╭─ Exercise materials

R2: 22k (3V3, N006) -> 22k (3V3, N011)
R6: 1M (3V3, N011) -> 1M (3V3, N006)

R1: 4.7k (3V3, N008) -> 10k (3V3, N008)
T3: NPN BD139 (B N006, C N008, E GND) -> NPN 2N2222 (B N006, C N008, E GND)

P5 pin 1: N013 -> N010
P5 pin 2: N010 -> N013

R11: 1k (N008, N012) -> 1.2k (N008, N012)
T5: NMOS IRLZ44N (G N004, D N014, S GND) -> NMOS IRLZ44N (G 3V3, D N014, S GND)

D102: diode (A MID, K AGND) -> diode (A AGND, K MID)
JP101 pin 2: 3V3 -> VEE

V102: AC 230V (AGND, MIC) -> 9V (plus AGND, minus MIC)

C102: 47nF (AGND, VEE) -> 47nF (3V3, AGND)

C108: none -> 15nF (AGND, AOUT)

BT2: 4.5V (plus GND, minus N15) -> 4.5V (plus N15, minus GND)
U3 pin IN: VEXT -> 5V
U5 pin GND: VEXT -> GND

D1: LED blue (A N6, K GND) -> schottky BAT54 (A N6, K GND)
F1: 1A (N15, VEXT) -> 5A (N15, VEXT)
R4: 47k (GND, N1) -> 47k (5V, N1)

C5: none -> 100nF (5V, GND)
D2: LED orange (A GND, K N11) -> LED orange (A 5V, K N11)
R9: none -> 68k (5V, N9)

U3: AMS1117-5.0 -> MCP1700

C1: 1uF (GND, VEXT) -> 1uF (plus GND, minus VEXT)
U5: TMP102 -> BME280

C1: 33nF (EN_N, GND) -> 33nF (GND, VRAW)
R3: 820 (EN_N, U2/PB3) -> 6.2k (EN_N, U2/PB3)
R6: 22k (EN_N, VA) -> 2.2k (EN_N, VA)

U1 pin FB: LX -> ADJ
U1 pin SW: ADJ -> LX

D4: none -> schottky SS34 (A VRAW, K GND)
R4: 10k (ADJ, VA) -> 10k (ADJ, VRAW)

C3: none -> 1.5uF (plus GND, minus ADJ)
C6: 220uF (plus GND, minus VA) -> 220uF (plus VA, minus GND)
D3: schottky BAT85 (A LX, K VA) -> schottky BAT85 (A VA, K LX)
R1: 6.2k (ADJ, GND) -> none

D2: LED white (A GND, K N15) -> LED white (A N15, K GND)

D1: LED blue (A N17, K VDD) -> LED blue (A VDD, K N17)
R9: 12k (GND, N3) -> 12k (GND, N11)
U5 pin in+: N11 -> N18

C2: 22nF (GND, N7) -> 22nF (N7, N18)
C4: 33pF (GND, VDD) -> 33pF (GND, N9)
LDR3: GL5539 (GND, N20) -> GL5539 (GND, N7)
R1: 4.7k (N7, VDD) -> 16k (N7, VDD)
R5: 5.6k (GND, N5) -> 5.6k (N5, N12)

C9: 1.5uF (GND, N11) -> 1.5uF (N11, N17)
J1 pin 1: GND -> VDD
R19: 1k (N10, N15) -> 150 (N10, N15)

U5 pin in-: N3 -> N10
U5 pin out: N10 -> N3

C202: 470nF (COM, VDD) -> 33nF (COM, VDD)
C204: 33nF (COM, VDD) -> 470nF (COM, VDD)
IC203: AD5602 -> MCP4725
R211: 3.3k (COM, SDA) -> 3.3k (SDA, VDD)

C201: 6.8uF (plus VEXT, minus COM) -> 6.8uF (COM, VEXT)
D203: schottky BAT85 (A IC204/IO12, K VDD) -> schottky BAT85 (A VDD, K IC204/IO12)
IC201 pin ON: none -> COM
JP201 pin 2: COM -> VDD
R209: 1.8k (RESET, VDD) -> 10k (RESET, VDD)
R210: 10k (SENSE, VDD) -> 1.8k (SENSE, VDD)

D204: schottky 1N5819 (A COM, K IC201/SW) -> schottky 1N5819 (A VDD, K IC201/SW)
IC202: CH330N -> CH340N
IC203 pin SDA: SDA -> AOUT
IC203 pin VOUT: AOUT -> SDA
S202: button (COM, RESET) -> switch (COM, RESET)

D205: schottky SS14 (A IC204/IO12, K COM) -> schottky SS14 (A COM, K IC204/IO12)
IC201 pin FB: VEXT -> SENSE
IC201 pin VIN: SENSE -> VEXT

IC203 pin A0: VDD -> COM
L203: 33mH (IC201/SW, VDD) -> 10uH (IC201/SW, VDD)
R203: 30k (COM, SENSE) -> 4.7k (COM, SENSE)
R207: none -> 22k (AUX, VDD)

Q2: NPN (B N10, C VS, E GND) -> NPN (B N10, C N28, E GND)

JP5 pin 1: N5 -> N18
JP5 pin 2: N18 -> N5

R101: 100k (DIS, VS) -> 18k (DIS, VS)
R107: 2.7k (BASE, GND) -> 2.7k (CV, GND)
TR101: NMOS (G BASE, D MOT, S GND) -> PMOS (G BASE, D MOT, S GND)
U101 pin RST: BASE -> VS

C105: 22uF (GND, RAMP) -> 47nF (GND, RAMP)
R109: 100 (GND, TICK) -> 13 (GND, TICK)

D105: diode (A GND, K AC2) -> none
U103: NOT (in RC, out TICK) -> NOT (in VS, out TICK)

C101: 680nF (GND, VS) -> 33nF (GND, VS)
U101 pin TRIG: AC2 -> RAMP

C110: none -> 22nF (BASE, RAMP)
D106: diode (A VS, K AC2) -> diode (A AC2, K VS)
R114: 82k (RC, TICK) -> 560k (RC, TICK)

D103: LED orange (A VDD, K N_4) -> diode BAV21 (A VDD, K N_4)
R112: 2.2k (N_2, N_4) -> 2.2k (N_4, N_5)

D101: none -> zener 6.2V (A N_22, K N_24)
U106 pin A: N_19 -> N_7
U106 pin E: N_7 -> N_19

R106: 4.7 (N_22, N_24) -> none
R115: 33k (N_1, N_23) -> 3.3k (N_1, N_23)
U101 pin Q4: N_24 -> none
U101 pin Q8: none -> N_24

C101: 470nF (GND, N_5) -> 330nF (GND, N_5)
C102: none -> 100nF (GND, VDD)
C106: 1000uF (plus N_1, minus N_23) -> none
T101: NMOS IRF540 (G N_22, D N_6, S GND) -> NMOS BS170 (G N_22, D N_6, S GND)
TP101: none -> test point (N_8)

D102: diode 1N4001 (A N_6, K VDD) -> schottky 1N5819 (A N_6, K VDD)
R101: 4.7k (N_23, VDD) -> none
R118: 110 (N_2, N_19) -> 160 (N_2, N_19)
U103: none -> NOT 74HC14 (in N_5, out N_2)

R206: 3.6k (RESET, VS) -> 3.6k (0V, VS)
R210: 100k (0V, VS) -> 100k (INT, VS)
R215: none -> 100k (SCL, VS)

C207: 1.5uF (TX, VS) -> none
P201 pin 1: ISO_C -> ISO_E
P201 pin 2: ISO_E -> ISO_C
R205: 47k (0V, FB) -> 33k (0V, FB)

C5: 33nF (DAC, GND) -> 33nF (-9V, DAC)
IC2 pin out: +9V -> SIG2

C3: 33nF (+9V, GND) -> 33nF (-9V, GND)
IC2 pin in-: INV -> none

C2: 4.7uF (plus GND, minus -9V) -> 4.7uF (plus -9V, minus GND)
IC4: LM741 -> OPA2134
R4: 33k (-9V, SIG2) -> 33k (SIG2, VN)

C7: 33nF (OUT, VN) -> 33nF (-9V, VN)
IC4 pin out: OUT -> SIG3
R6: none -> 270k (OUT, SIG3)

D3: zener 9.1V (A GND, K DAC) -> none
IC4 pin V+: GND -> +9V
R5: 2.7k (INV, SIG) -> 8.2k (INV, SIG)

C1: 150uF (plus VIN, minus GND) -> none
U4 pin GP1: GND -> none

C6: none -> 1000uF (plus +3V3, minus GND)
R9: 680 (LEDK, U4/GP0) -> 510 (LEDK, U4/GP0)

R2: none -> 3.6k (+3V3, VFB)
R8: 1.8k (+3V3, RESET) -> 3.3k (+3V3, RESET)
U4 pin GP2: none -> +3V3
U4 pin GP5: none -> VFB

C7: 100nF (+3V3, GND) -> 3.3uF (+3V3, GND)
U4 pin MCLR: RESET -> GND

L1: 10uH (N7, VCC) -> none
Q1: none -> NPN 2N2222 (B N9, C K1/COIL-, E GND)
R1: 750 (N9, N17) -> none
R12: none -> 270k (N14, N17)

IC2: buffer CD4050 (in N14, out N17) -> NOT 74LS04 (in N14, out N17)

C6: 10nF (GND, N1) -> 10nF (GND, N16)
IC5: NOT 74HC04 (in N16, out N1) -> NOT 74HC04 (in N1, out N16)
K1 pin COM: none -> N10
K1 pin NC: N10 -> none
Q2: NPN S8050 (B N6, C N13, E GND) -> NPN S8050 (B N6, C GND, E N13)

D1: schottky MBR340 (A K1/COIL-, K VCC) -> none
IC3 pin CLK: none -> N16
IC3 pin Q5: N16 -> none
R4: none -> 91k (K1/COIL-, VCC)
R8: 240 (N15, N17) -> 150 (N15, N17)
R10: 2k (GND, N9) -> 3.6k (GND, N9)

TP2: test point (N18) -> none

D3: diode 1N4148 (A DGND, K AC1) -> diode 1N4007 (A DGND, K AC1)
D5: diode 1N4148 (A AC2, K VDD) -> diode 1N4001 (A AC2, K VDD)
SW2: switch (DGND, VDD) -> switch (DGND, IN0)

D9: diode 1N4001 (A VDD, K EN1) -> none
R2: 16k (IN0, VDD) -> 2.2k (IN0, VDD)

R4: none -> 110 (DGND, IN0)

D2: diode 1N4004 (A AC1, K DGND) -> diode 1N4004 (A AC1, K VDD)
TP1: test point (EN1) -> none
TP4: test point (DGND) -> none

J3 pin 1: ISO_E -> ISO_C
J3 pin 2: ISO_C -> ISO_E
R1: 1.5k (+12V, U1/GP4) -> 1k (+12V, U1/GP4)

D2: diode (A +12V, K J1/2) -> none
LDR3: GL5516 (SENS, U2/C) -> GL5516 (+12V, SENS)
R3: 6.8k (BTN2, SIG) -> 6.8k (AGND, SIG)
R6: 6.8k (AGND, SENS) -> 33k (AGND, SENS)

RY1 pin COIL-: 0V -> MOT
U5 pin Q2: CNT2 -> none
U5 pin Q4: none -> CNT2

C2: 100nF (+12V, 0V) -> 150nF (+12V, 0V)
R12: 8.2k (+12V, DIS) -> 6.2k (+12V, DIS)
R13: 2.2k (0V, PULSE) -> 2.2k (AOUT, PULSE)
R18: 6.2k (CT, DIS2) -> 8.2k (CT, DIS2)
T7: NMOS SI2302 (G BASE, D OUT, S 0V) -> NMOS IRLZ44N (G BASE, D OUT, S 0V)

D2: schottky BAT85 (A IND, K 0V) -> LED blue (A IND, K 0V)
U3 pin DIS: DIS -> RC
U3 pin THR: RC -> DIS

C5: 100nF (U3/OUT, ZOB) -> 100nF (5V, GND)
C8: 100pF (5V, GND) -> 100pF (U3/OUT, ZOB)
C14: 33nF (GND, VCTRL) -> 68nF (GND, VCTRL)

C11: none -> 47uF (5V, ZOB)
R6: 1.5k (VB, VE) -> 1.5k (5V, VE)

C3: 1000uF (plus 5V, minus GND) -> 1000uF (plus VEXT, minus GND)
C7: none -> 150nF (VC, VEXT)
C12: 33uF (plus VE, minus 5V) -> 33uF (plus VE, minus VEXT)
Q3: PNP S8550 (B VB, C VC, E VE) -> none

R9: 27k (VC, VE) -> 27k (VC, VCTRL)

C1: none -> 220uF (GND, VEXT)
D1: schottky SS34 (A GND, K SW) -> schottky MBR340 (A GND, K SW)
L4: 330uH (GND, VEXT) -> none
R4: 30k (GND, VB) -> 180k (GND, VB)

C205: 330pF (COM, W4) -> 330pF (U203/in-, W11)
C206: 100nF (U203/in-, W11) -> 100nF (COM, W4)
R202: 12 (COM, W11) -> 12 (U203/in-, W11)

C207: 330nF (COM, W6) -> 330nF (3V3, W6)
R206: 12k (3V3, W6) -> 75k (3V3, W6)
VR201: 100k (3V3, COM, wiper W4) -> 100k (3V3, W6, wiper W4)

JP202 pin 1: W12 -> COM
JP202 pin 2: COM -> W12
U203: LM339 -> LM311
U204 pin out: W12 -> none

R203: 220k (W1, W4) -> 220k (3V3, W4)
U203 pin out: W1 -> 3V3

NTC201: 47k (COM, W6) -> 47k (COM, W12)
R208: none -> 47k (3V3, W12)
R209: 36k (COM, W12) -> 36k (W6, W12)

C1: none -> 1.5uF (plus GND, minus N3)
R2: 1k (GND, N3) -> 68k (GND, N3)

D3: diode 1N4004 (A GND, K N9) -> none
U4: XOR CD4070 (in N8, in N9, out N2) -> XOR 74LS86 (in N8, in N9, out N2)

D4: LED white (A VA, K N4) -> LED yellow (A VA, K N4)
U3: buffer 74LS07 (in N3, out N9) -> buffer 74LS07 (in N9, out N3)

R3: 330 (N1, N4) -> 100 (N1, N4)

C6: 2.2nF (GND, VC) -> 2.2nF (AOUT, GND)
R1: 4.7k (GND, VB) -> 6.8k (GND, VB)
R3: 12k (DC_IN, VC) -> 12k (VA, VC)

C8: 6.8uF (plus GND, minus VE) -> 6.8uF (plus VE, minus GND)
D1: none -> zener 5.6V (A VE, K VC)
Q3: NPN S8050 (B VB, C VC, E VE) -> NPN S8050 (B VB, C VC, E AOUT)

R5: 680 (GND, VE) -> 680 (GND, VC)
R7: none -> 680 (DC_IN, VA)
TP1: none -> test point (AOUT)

╰─

What you are asked to do
I'd like the lines above from the one with "R1: 4.7k (3V3, N008) -> 10k (3V3, N008)" up to and including the one with "R9: 12k (GND, N3) -> 12k (GND, N11)" copied exactly, with no other lines.

Answer to this exercise
R1: 4.7k (3V3, N008) -> 10k (3V3, N008)
T3: NPN BD139 (B N006, C N008, E GND) -> NPN 2N2222 (B N006, C N008, E GND)

P5 pin 1: N013 -> N010
P5 pin 2: N010 -> N013

R11: 1k (N008, N012) -> 1.2k (N008, N012)
T5: NMOS IRLZ44N (G N004, D N014, S GND) -> NMOS IRLZ44N (G 3V3, D N014, S GND)

D102: diode (A MID, K AGND) -> diode (A AGND, K MID)
JP101 pin 2: 3V3 -> VEE

V102: AC 230V (AGND, MIC) -> 9V (plus AGND, minus MIC)

C102: 47nF (AGND, VEE) -> 47nF (3V3, AGND)

C108: none -> 15nF (AGND, AOUT)

BT2: 4.5V (plus GND, minus N15) -> 4.5V (plus N15, minus GND)
U3 pin IN: VEXT -> 5V
U5 pin GND: VEXT -> GND

D1: LED blue (A N6, K GND) -> schottky BAT54 (A N6, K GND)
F1: 1A (N15, VEXT) -> 5A (N15, VEXT)
R4: 47k (GND, N1) -> 47k (5V, N1)

C5: none -> 100nF (5V, GND)
D2: LED orange (A GND, K N11) -> LED orange (A 5V, K N11)
R9: none -> 68k (5V, N9)

U3: AMS1117-5.0 -> MCP1700

C1: 1uF (GND, VEXT) -> 1uF (plus GND, minus VEXT)
U5: TMP102 -> BME280

C1: 33nF (EN_N, GND) -> 33nF (GND, VRAW)
R3: 820 (EN_N, U2/PB3) -> 6.2k (EN_N, U2/PB3)
R6: 22k (EN_N, VA) -> 2.2k (EN_N, VA)

U1 pin FB: LX -> ADJ
U1 pin SW: ADJ -> LX

D4: none -> schottky SS34 (A VRAW, K GND)
R4: 10k (ADJ, VA) -> 10k (ADJ, VRAW)

C3: none -> 1.5uF (plus GND, minus ADJ)
C6: 220uF (plus GND, minus VA) -> 220uF (plus VA, minus GND)
D3: schottky BAT85 (A LX, K VA) -> schottky BAT85 (A VA, K LX)
R1: 6.2k (ADJ, GND) -> none

D2: LED white (A GND, K N15) -> LED white (A N15, K GND)

D1: LED blue (A N17, K VDD) -> LED blue (A VDD, K N17)
R9: 12k (GND, N3) -> 12k (GND, N11)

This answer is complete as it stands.